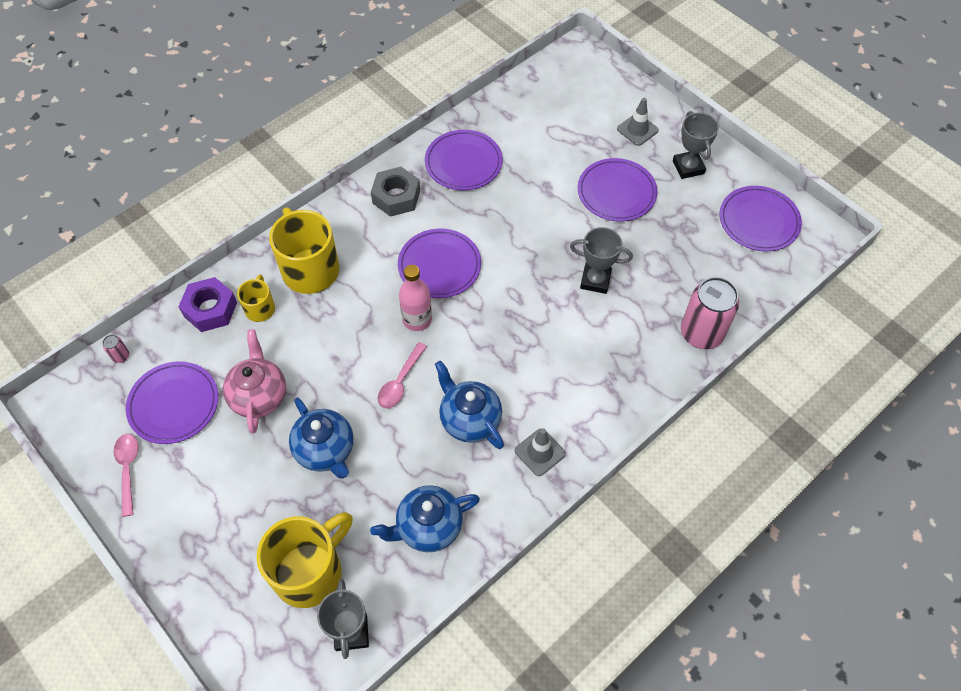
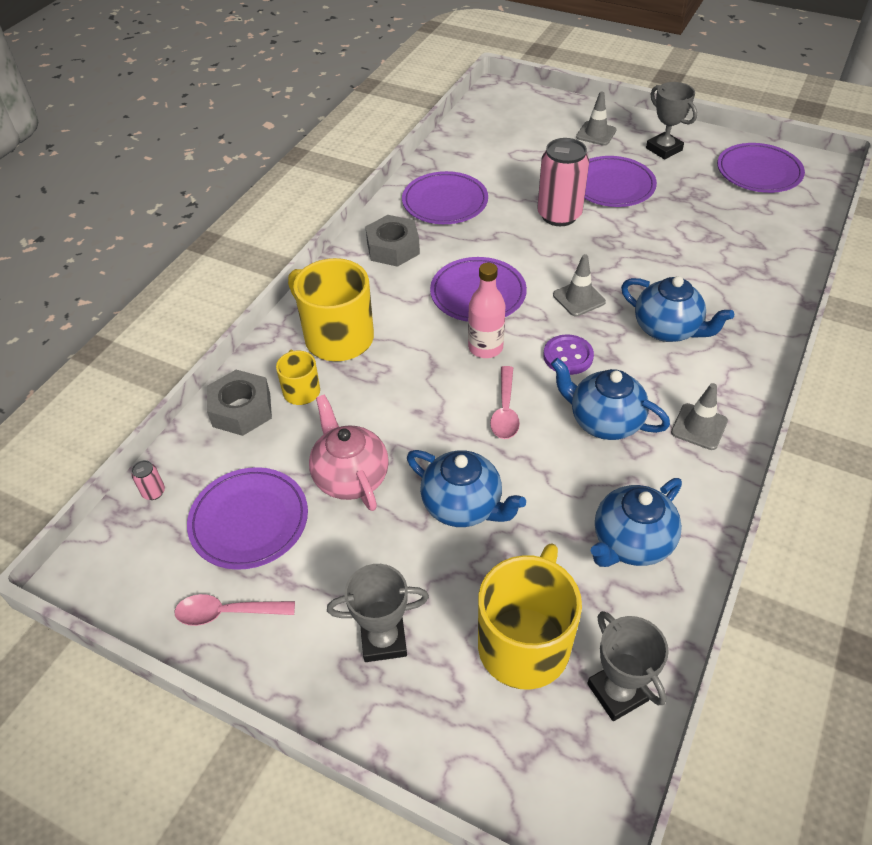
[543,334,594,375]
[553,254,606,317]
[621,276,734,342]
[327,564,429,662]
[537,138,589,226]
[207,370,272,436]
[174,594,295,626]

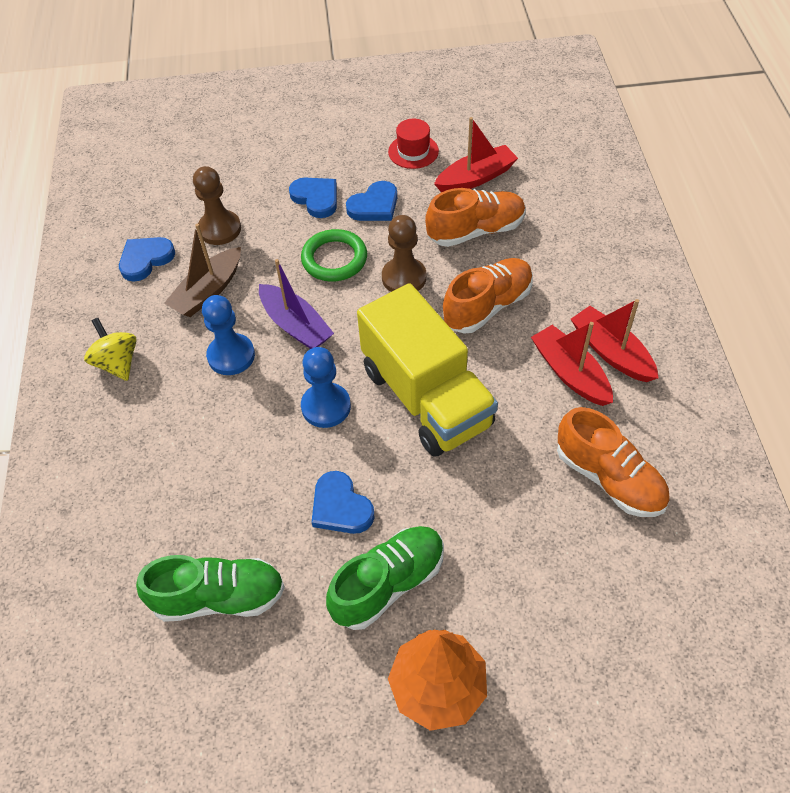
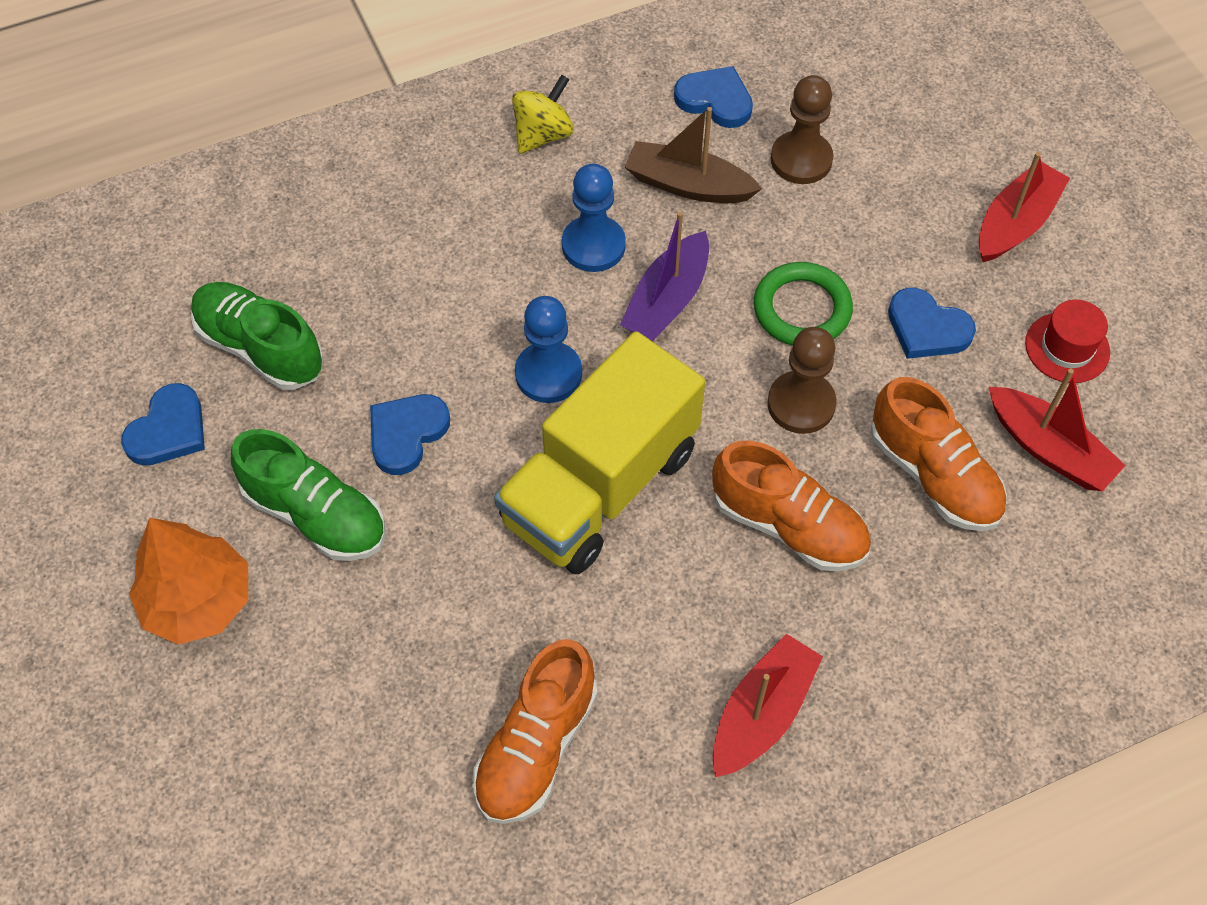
[121,383,205,465]
[979,152,1070,262]
[191,282,324,390]

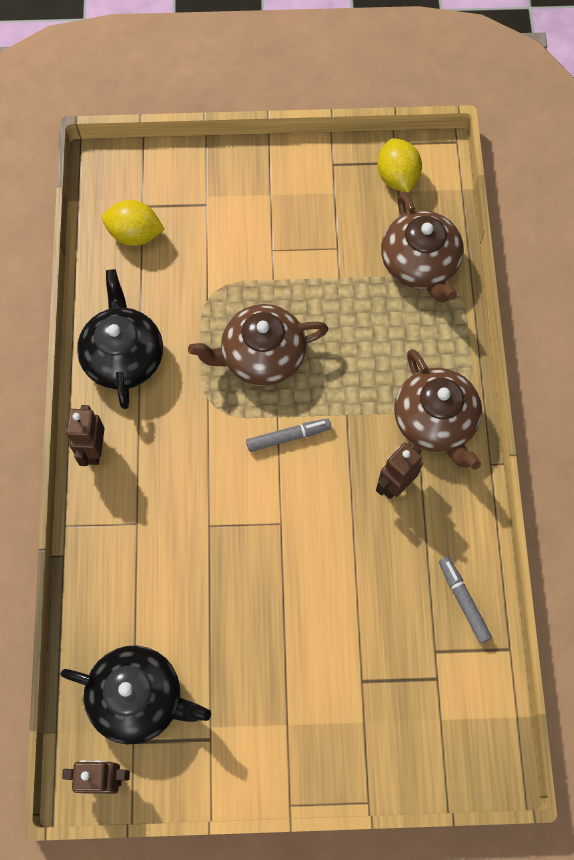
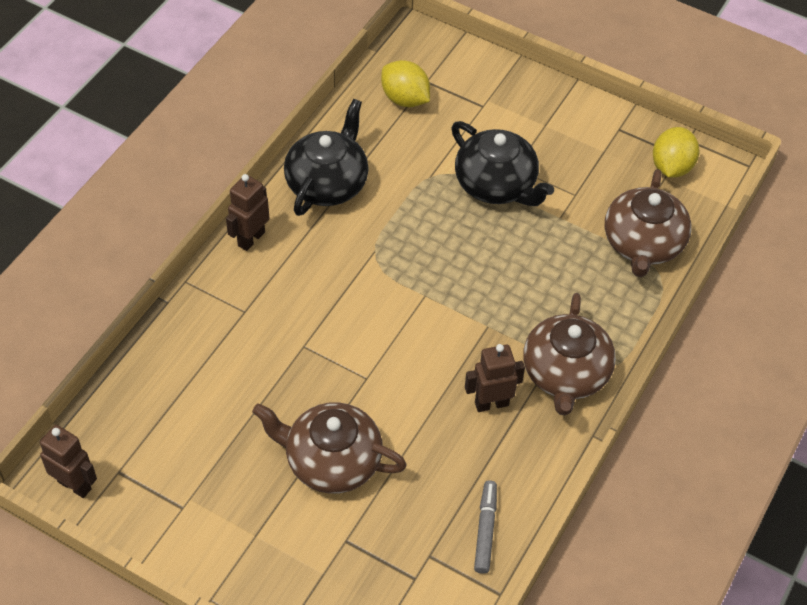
[246,418,331,452] (first image)
[451,121,554,206]
[252,402,407,494]

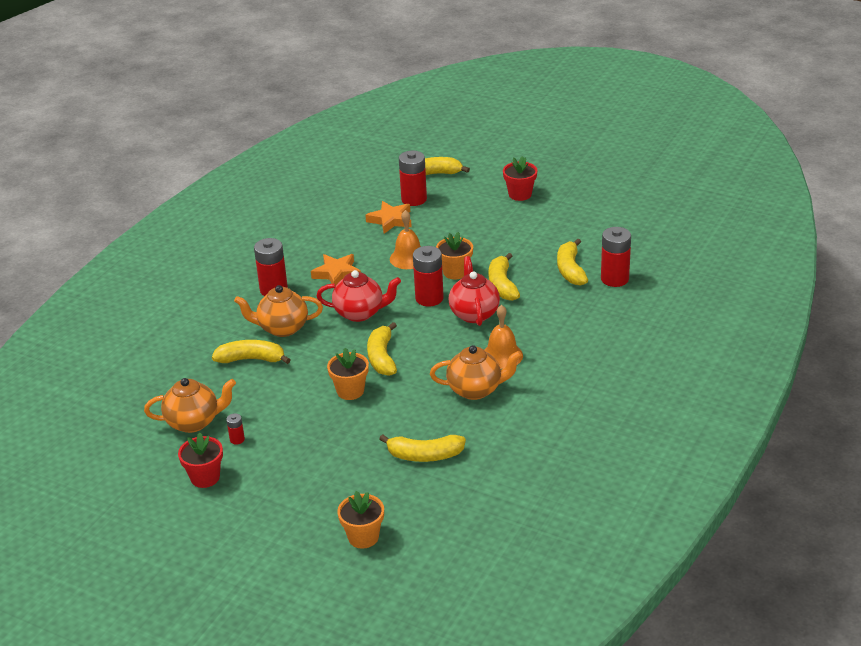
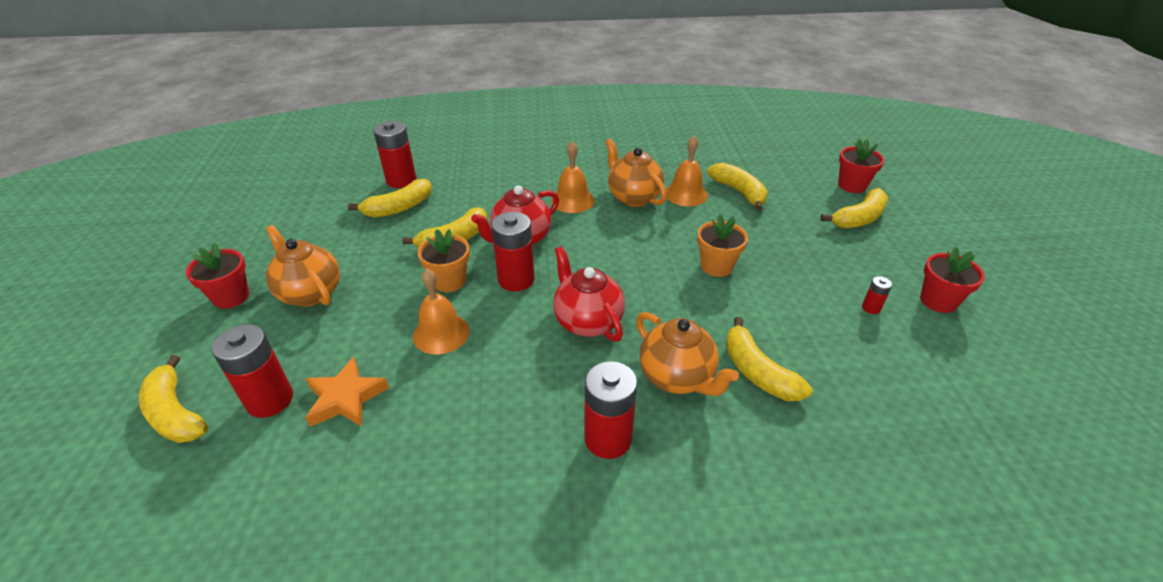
[311,254,361,286] (first image)
[666,136,708,206]
[266,225,340,307]
[820,188,888,229]
[838,139,885,193]

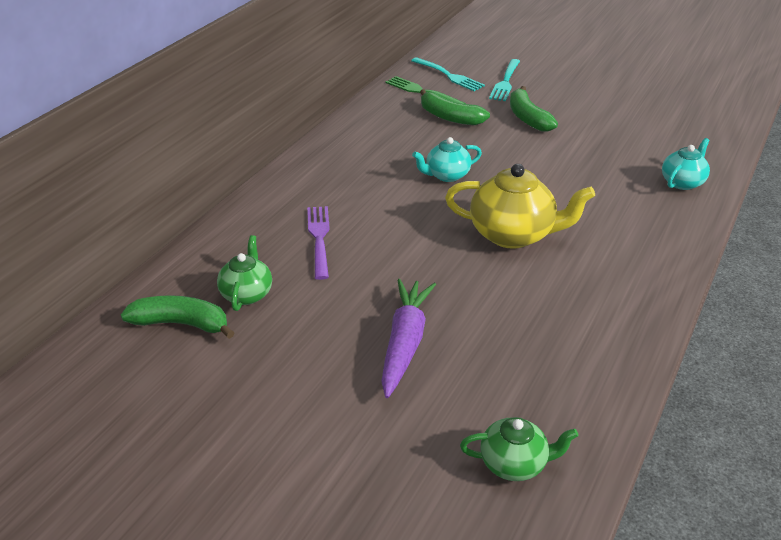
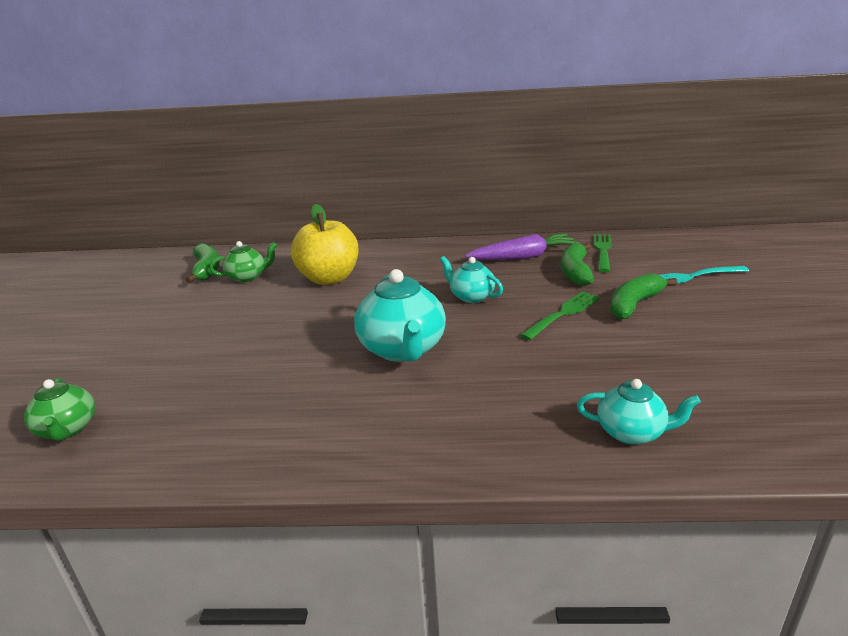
[411,57,485,91] (first image)
[520,291,600,340]
[465,233,580,260]
[291,204,359,285]
[354,269,446,362]

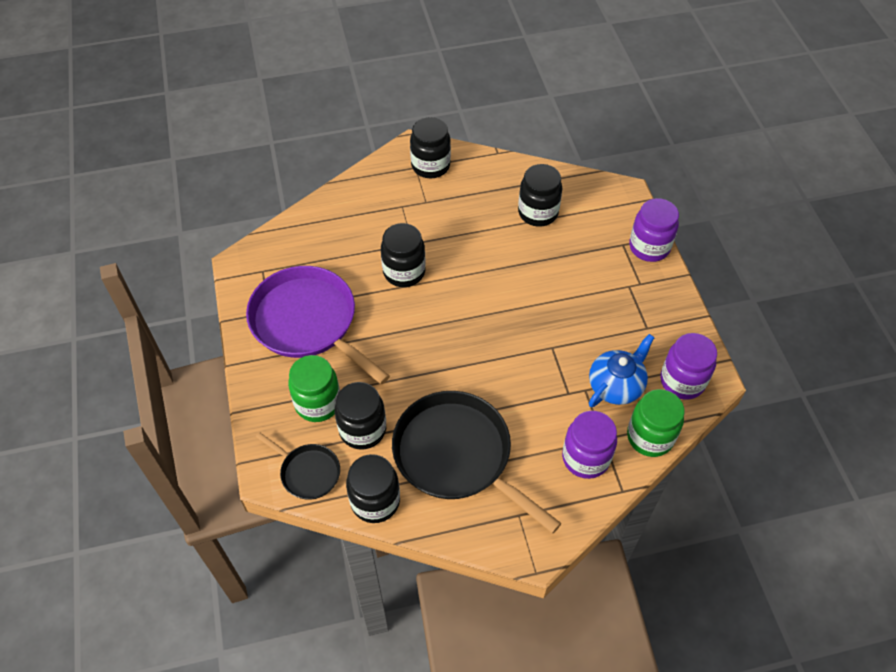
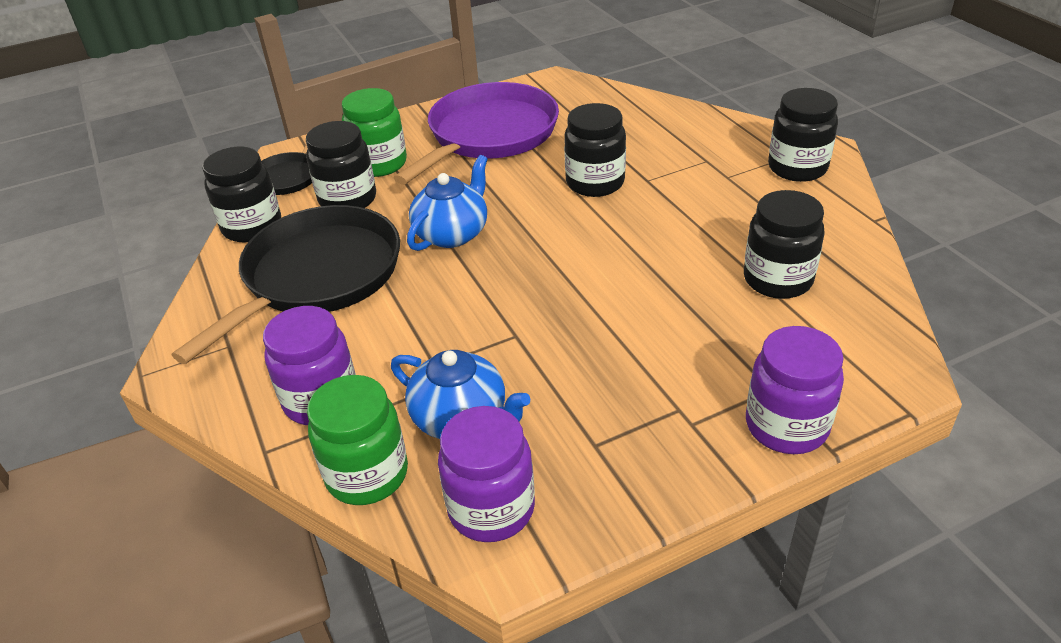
[407,155,488,251]

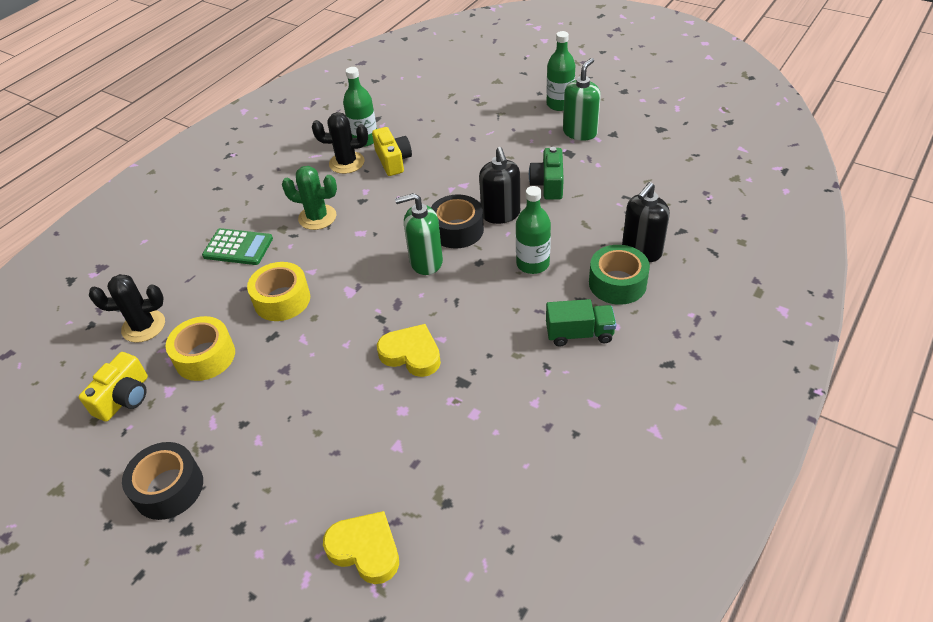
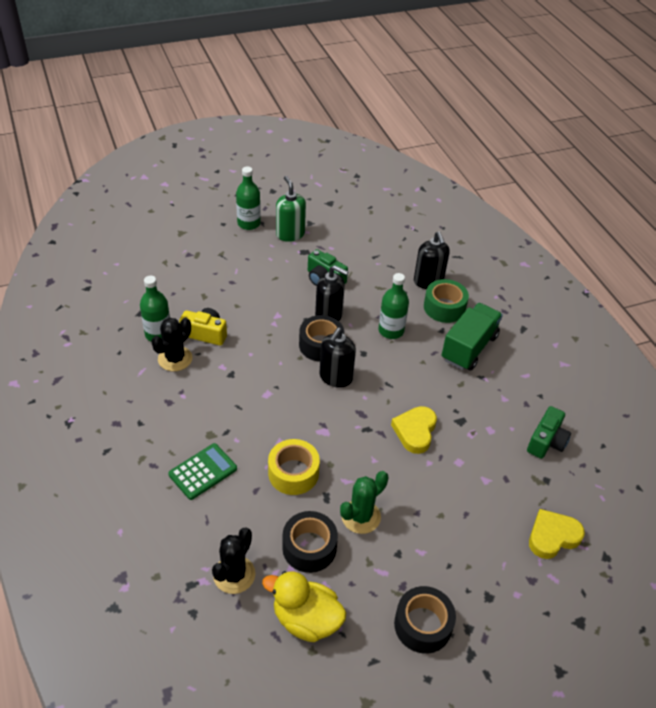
[527,406,571,459]
[340,471,389,534]
[262,571,346,642]
[282,511,338,573]
[319,328,356,388]
[391,406,437,454]
[442,303,503,371]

- [Exercise prompt] Retype the entries above exactly, but only from the line containing "[553,254,606,317]" through the line containing "[207,370,272,436]", both included.

- [Written answer]
[553,254,606,317]
[621,276,734,342]
[327,564,429,662]
[537,138,589,226]
[207,370,272,436]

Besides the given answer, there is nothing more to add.